_What you are asked to do_.
Return an exact transcript of the material below from the line containing "The grey table" through its final line, and no other lines.

# # #

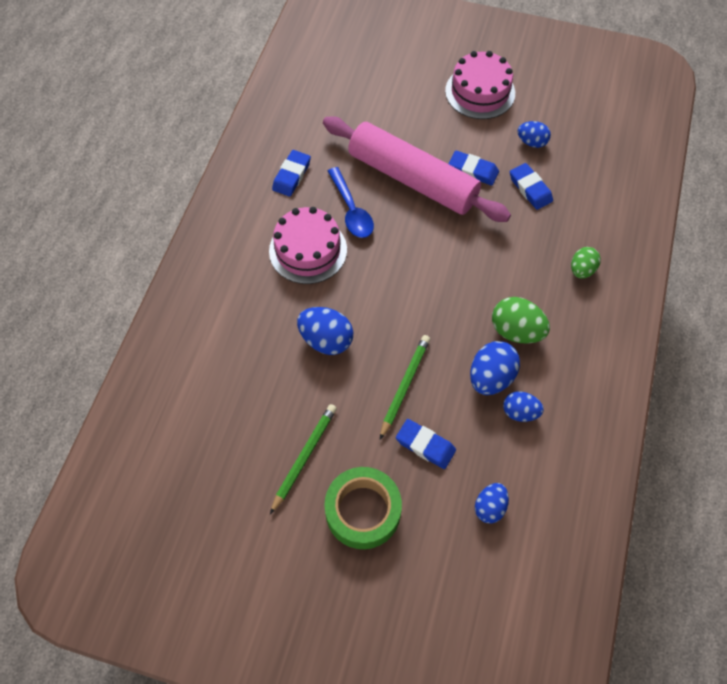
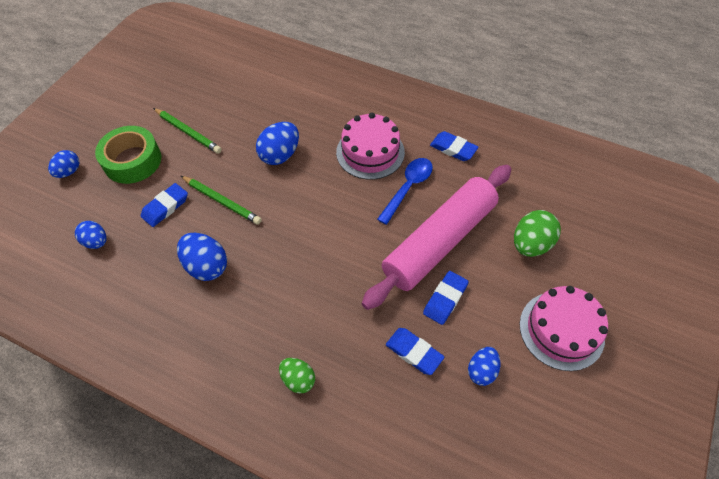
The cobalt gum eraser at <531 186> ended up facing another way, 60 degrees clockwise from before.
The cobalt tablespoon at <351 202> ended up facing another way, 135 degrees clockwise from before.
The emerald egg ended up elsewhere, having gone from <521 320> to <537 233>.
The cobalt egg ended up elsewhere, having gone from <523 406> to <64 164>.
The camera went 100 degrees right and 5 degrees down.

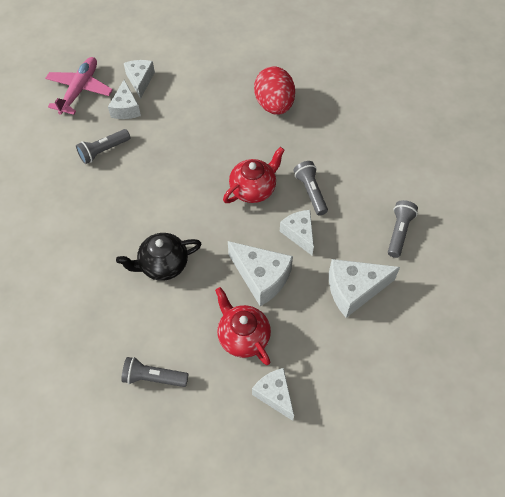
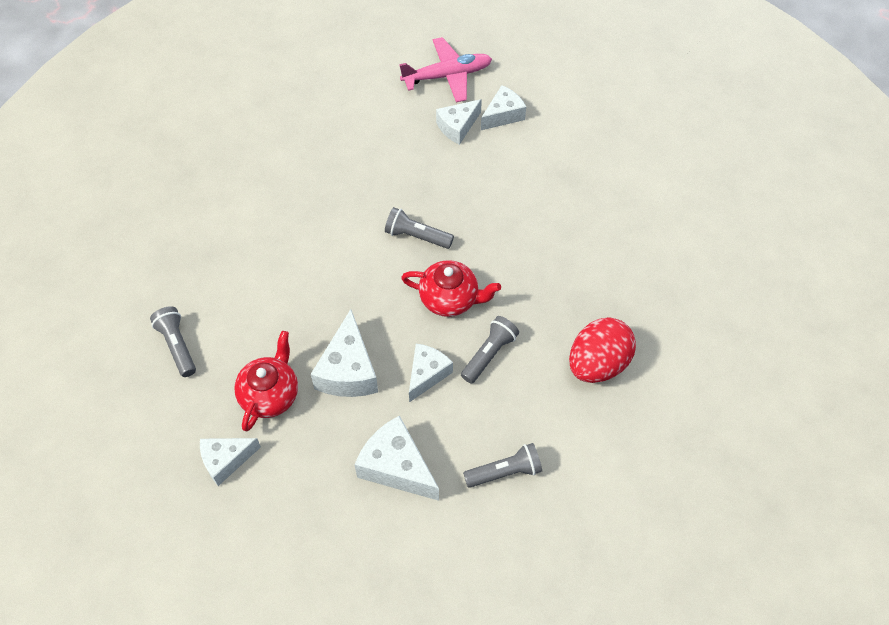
The crimson egg ended up elsewhere, having gone from <274 90> to <602 350>.
The grey pocket torch ended up elsewhere, having gone from <103 146> to <419 228>.
The second view lost the ebony tea pot at <158 257>.
The snow-white piece of cheese at <273 394> ended up facing another way, 135 degrees counterclockwise from before.
The camera went 55 degrees right and 0 degrees up.

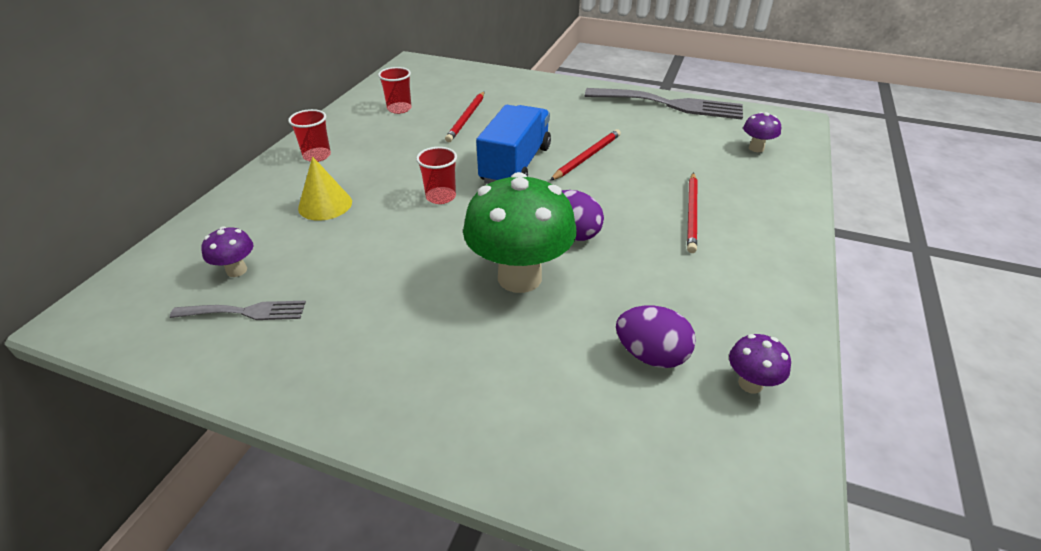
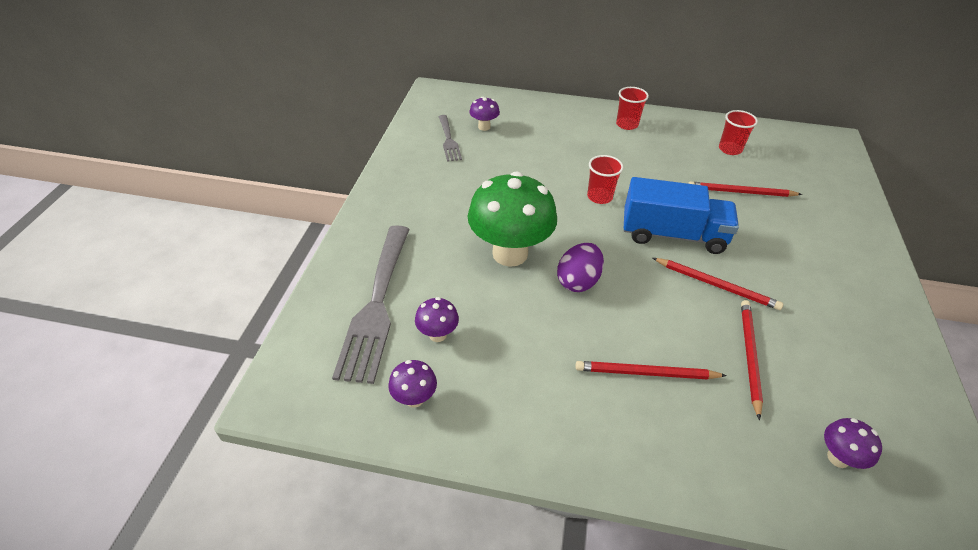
The grey table fork ended up elsewhere, having gone from <664 103> to <371 304>.
The second view lost the golden cone at <325 188>.
Where the royal purple egg stood at <656 337>, the royal purple mushroom came to stand at <437 319>.
The second view gained the crimson lead pencil at <752 360>.
The camera went 80 degrees right and 5 degrees up.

# # #

_Output of the task_.
The grey table fork ended up elsewhere, having gone from <664 103> to <371 304>.
The second view lost the golden cone at <325 188>.
Where the royal purple egg stood at <656 337>, the royal purple mushroom came to stand at <437 319>.
The second view gained the crimson lead pencil at <752 360>.
The camera went 80 degrees right and 5 degrees up.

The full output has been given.